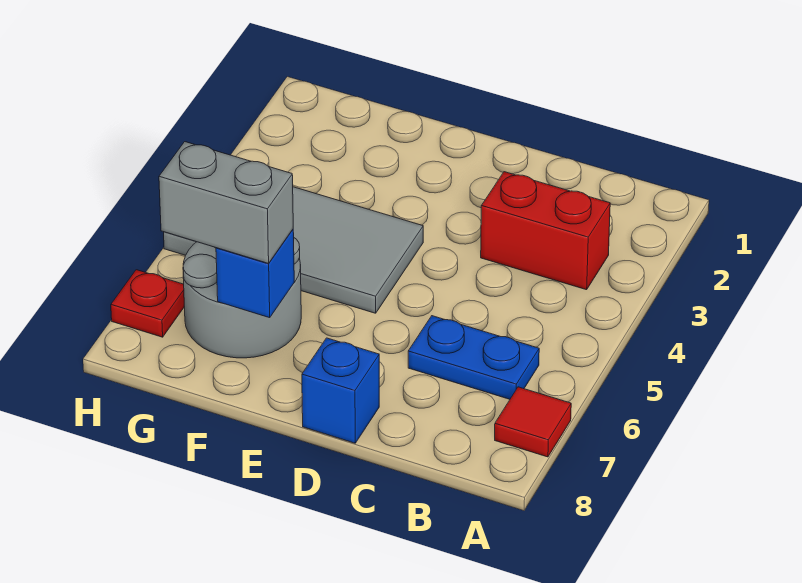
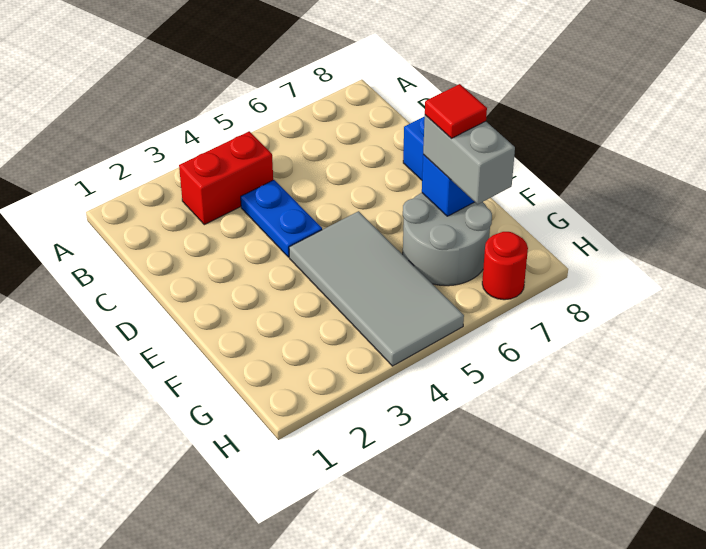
red tile A7 level 1 -> red tile F7 level 4
red brick B3:C3 level 1 -> red brick B3:B4 level 1
blue plate B6:C6 level 1 -> blue plate C4:D4 level 1
red plate H7 level 1 -> red round brick H7 level 1

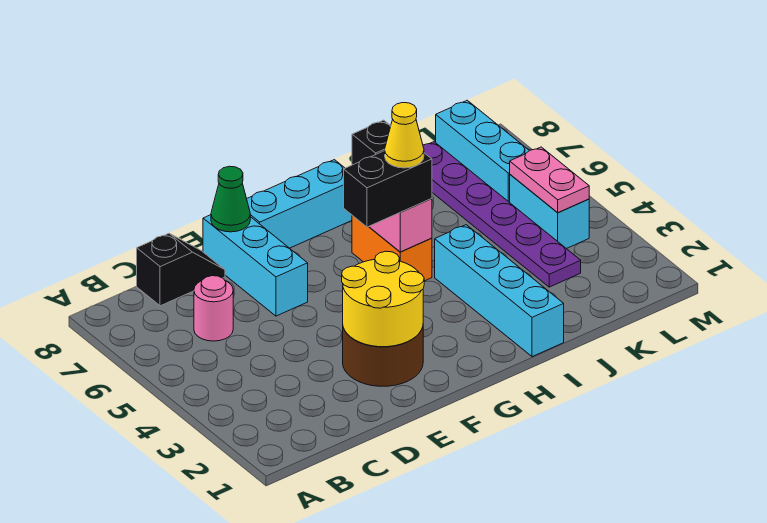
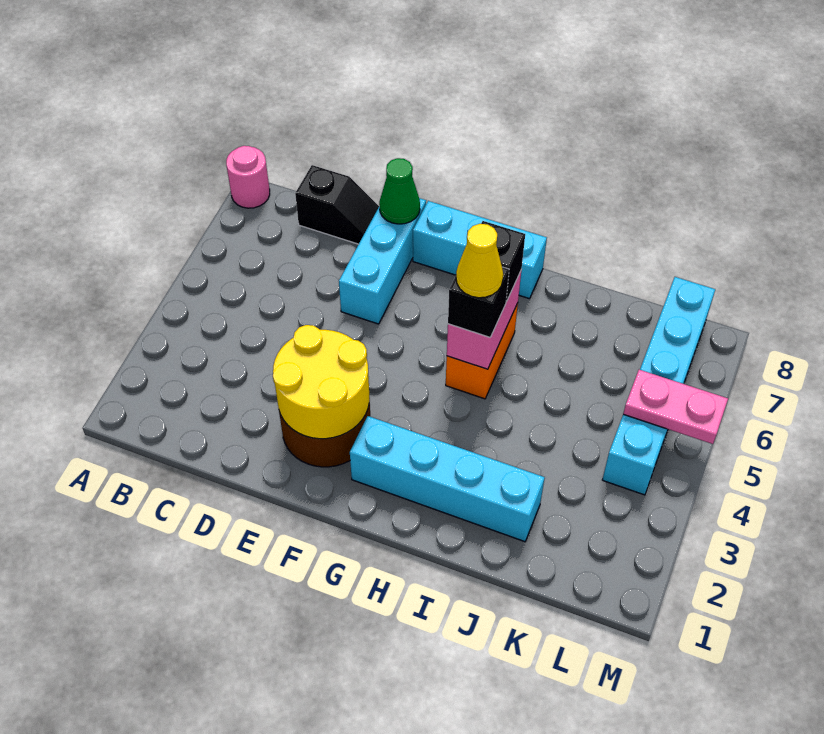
pink round brick C6 level 1 -> pink round brick A8 level 1
black brick G5:H5 level 3 -> black brick H5 level 3
cyan brick I1:I4 level 1 -> cyan brick G2:J2 level 1
purple plate K3:K8 level 1 -> none
pink plate L4:L5 level 2 -> pink plate L5:M5 level 2

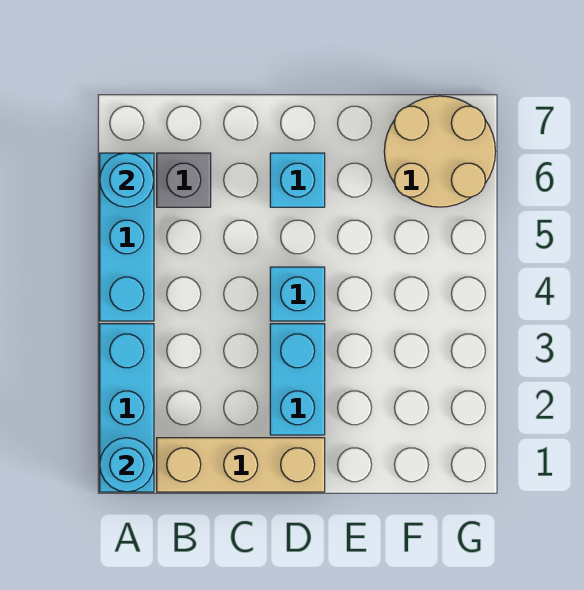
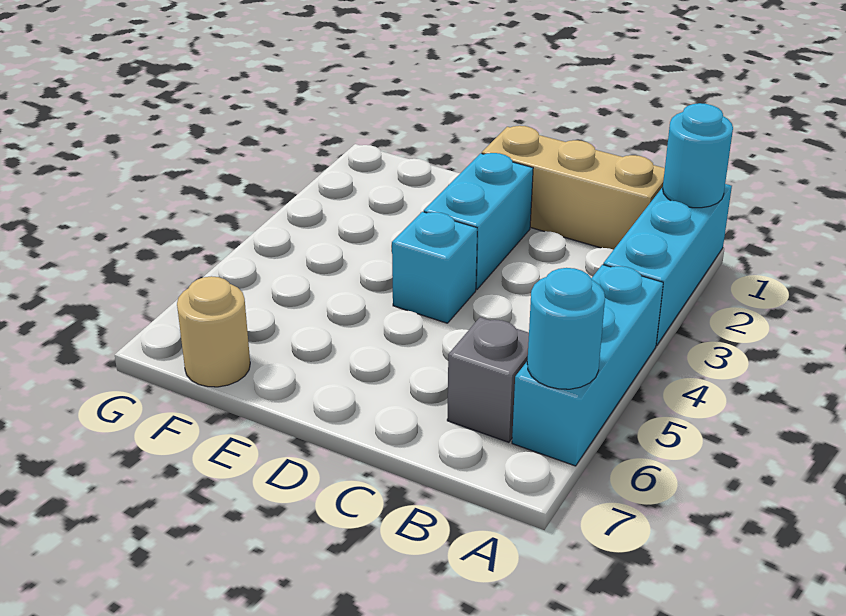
cyan brick D6 level 1 -> none
tan round brick F6:G7 level 1 -> tan round brick F7 level 1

+ + + + +

Whenever a line above includes "brick", copy it in full.

**WRITTEN SOLUTION**:
red brick B3:C3 level 1 -> red brick B3:B4 level 1
red plate H7 level 1 -> red round brick H7 level 1
pink round brick C6 level 1 -> pink round brick A8 level 1
black brick G5:H5 level 3 -> black brick H5 level 3
cyan brick I1:I4 level 1 -> cyan brick G2:J2 level 1
cyan brick D6 level 1 -> none
tan round brick F6:G7 level 1 -> tan round brick F7 level 1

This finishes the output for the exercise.